> **GIVEN RECORDS**
--
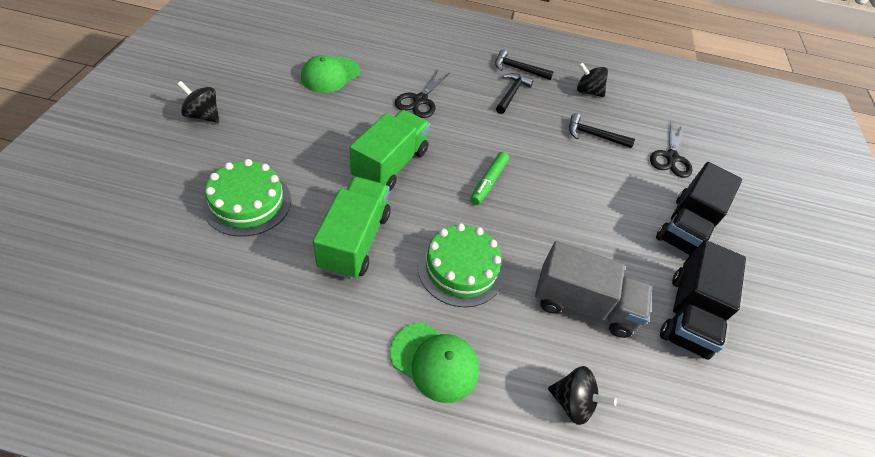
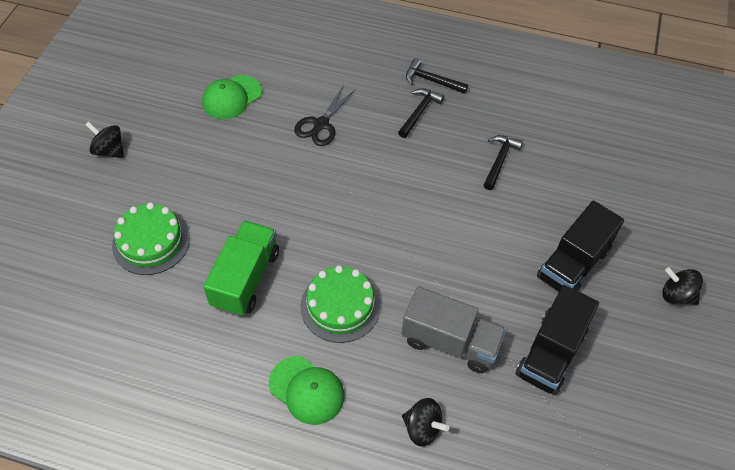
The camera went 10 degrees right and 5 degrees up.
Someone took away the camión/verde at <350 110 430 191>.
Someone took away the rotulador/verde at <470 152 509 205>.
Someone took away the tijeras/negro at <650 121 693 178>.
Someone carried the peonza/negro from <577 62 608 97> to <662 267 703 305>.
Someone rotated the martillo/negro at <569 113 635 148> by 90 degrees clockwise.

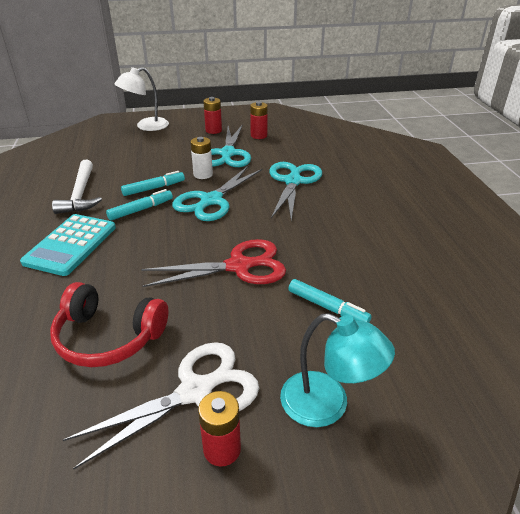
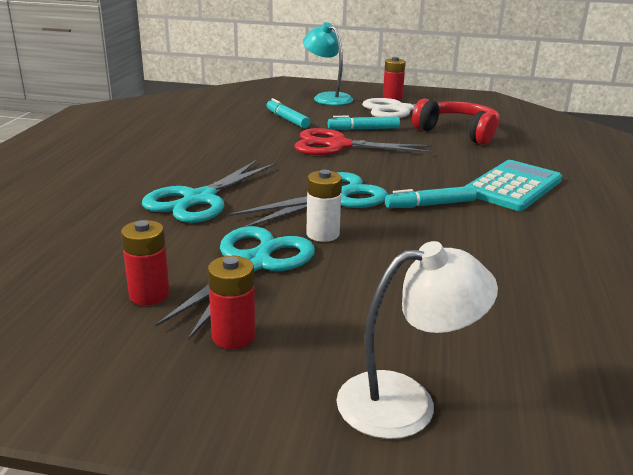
The camera went 160 degrees left and 10 degrees down.
Someone took away the martillo/blanco at <52 160 102 214>.
Someone carried the rotulador/turquesa from <121 171 185 196> to <328 116 400 130>.

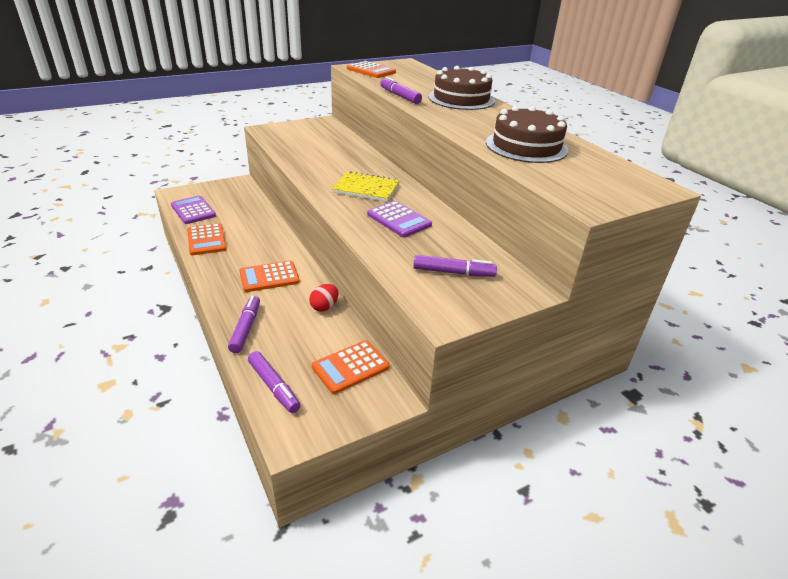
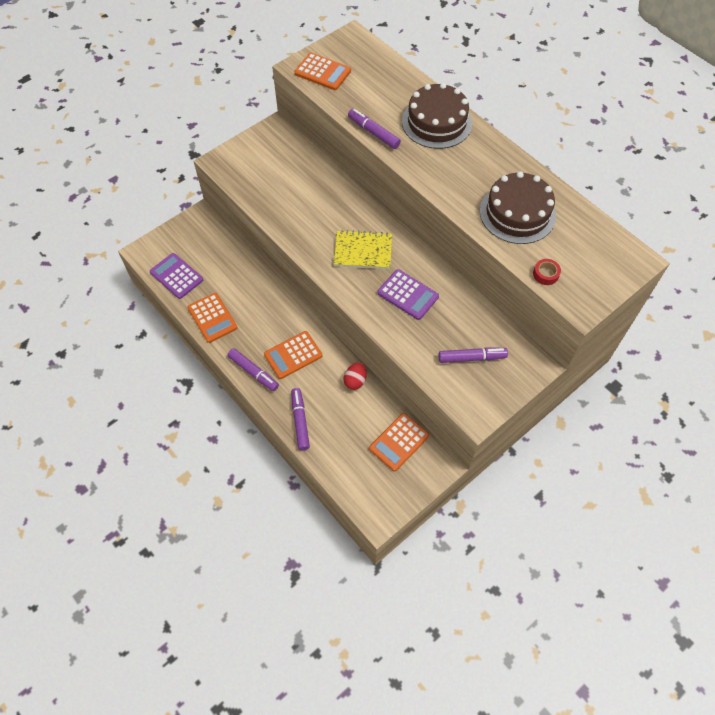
The camera went 10 degrees left and 25 degrees up.
Someone put down the cinta adhesiva/rojo at <533 259 561 285>.
Someone carried the rotulador/morado from <248 351 300 413> to <227 348 279 391>.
--
> **WHAT IS BEING ASKED**
What lines above hold the word "Someone"? Pull each one out.

> **TASK RESULT**
Someone took away the camión/verde at <350 110 430 191>.
Someone took away the rotulador/verde at <470 152 509 205>.
Someone took away the tijeras/negro at <650 121 693 178>.
Someone carried the peonza/negro from <577 62 608 97> to <662 267 703 305>.
Someone rotated the martillo/negro at <569 113 635 148> by 90 degrees clockwise.
Someone took away the martillo/blanco at <52 160 102 214>.
Someone carried the rotulador/turquesa from <121 171 185 196> to <328 116 400 130>.
Someone put down the cinta adhesiva/rojo at <533 259 561 285>.
Someone carried the rotulador/morado from <248 351 300 413> to <227 348 279 391>.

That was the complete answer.